▸ Task description
Each record has to be returned exactly as it appears.

(Collected data entries)

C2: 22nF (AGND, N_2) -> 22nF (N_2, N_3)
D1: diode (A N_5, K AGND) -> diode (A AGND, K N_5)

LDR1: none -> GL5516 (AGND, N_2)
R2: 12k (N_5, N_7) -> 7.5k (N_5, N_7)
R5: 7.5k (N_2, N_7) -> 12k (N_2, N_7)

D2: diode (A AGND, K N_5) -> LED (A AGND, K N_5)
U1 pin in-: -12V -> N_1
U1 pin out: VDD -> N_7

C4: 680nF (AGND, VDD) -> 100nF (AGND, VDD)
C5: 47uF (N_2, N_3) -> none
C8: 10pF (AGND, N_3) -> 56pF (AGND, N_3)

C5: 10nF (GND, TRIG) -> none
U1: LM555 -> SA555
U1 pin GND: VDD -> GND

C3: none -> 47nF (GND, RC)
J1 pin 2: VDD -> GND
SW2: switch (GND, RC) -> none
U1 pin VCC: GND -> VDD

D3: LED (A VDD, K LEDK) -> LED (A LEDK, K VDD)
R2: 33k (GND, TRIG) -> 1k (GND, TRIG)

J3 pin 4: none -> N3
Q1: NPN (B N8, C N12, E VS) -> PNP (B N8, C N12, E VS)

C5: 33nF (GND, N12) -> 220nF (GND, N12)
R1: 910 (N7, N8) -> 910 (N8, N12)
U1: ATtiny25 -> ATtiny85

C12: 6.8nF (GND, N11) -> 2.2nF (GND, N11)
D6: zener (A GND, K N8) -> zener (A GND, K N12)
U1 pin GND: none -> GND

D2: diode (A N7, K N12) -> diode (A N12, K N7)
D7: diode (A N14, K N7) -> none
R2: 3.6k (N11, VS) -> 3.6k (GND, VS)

▸ Worked solution
C2: 22nF (AGND, N_2) -> 22nF (N_2, N_3)
D1: diode (A N_5, K AGND) -> diode (A AGND, K N_5)

LDR1: none -> GL5516 (AGND, N_2)
R2: 12k (N_5, N_7) -> 7.5k (N_5, N_7)
R5: 7.5k (N_2, N_7) -> 12k (N_2, N_7)

D2: diode (A AGND, K N_5) -> LED (A AGND, K N_5)
U1 pin in-: -12V -> N_1
U1 pin out: VDD -> N_7

C4: 680nF (AGND, VDD) -> 100nF (AGND, VDD)
C5: 47uF (N_2, N_3) -> none
C8: 10pF (AGND, N_3) -> 56pF (AGND, N_3)

C5: 10nF (GND, TRIG) -> none
U1: LM555 -> SA555
U1 pin GND: VDD -> GND

C3: none -> 47nF (GND, RC)
J1 pin 2: VDD -> GND
SW2: switch (GND, RC) -> none
U1 pin VCC: GND -> VDD

D3: LED (A VDD, K LEDK) -> LED (A LEDK, K VDD)
R2: 33k (GND, TRIG) -> 1k (GND, TRIG)

J3 pin 4: none -> N3
Q1: NPN (B N8, C N12, E VS) -> PNP (B N8, C N12, E VS)

C5: 33nF (GND, N12) -> 220nF (GND, N12)
R1: 910 (N7, N8) -> 910 (N8, N12)
U1: ATtiny25 -> ATtiny85

C12: 6.8nF (GND, N11) -> 2.2nF (GND, N11)
D6: zener (A GND, K N8) -> zener (A GND, K N12)
U1 pin GND: none -> GND

D2: diode (A N7, K N12) -> diode (A N12, K N7)
D7: diode (A N14, K N7) -> none
R2: 3.6k (N11, VS) -> 3.6k (GND, VS)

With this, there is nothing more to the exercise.